RECORDS FOR THE TASK:
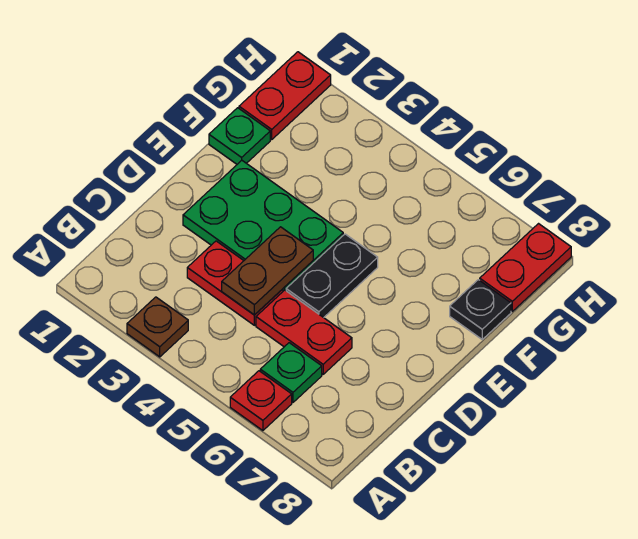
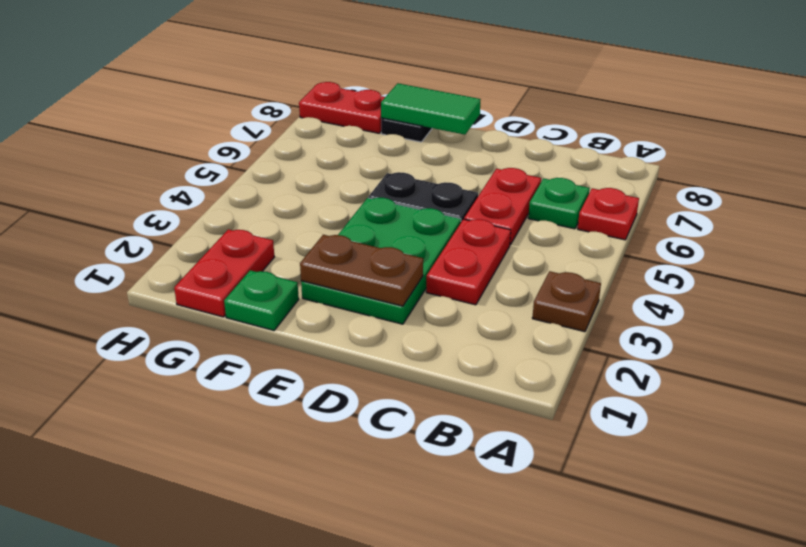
brown plate C4:D4 level 2 -> brown plate D2:E2 level 2
none -> green tile E8:F8 level 2
red plate G1:H1 level 1 -> red plate G1:G2 level 1

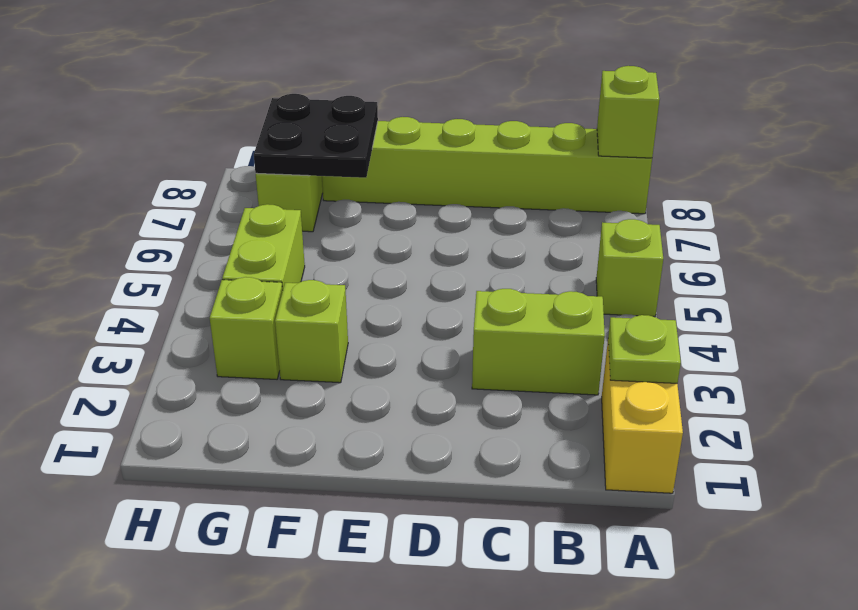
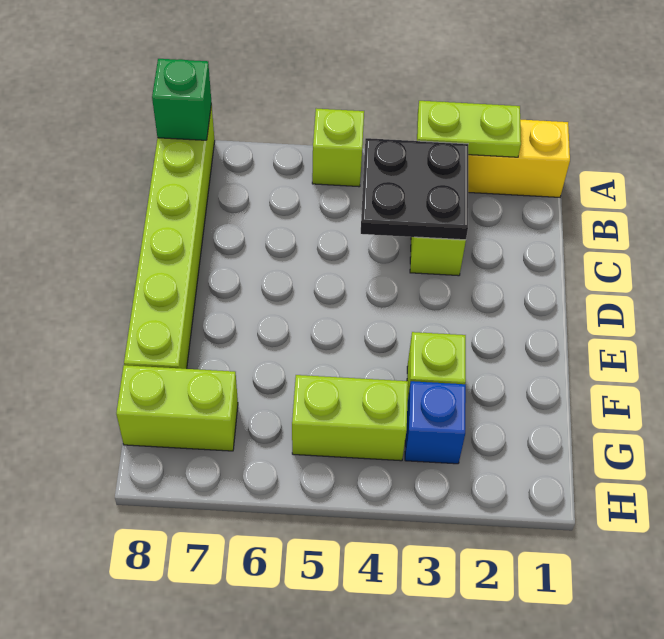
lime plate A2 level 2 -> lime plate A2:A3 level 2
lime brick A8 level 2 -> green brick A8 level 2
black plate F7:G8 level 2 -> black plate B3:C4 level 2
lime brick G3 level 1 -> blue brick G3 level 1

TASK BRIEF:
Give back every record above word for word; the pictures have no place in it.

ANSWER SPACE:
brown plate C4:D4 level 2 -> brown plate D2:E2 level 2
none -> green tile E8:F8 level 2
red plate G1:H1 level 1 -> red plate G1:G2 level 1

lime plate A2 level 2 -> lime plate A2:A3 level 2
lime brick A8 level 2 -> green brick A8 level 2
black plate F7:G8 level 2 -> black plate B3:C4 level 2
lime brick G3 level 1 -> blue brick G3 level 1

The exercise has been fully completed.